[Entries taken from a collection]

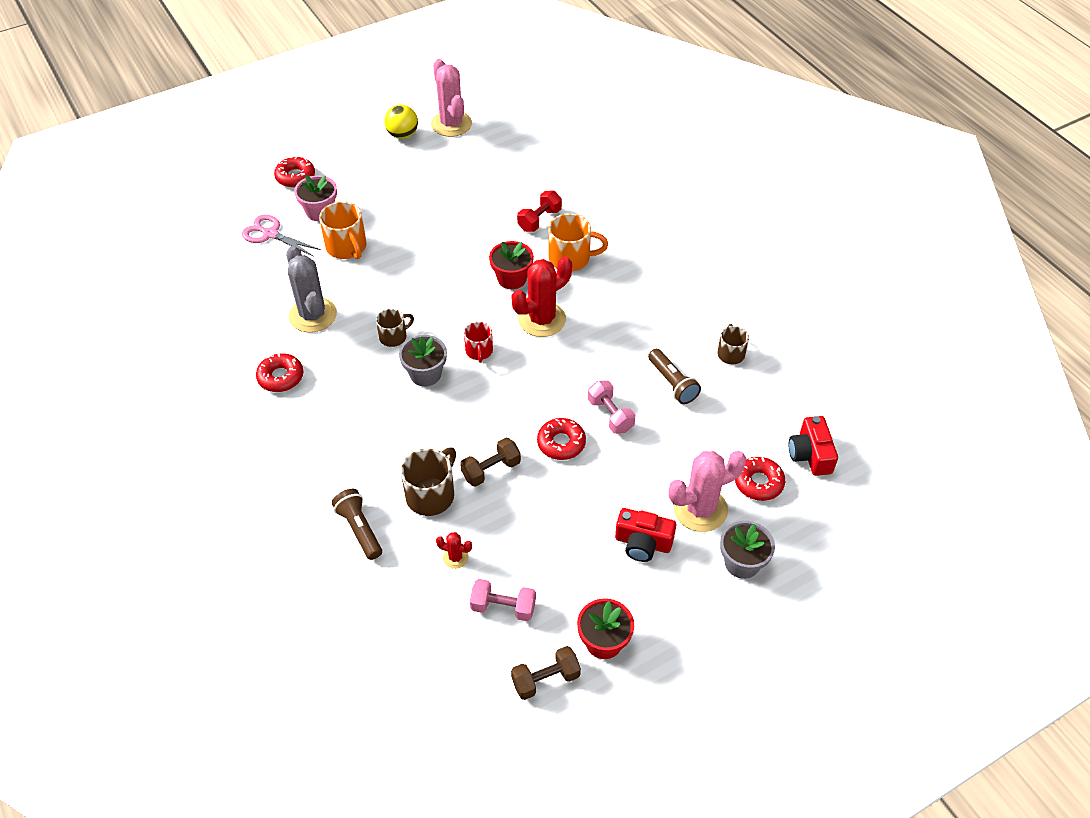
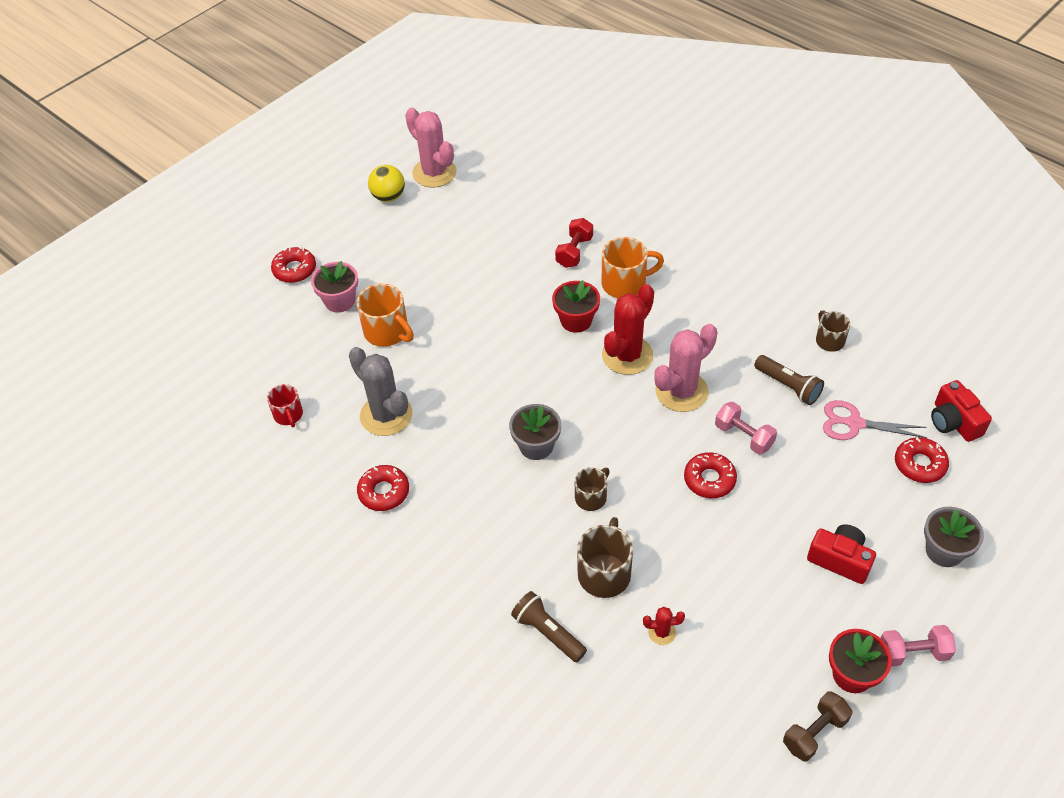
camera: 15 degrees left, 0 degrees up
pink scissors [242,214,321,257] -> pink scissors moved to [823,400,927,440]
brown mug [376,309,414,347] -> brown mug moved to [575,467,610,511]
brown dumbbell [460,438,521,487] -> none
red mug [464,322,493,363] -> red mug moved to [267,384,303,427]
pink dumbbell [470,579,536,621] -> pink dumbbell moved to [881,625,956,666]
red camera [615,508,676,562] -> red camera turned 150 degrees counterclockwise [807,524,876,584]
pink cactus [669,451,746,532] -> pink cactus moved to [654,324,718,412]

* **Activity**
Every entry must be transcribed exactly. Pictures do not belong in the copy.

* **Task answer**
camera: 15 degrees left, 0 degrees up
pink scissors [242,214,321,257] -> pink scissors moved to [823,400,927,440]
brown mug [376,309,414,347] -> brown mug moved to [575,467,610,511]
brown dumbbell [460,438,521,487] -> none
red mug [464,322,493,363] -> red mug moved to [267,384,303,427]
pink dumbbell [470,579,536,621] -> pink dumbbell moved to [881,625,956,666]
red camera [615,508,676,562] -> red camera turned 150 degrees counterclockwise [807,524,876,584]
pink cactus [669,451,746,532] -> pink cactus moved to [654,324,718,412]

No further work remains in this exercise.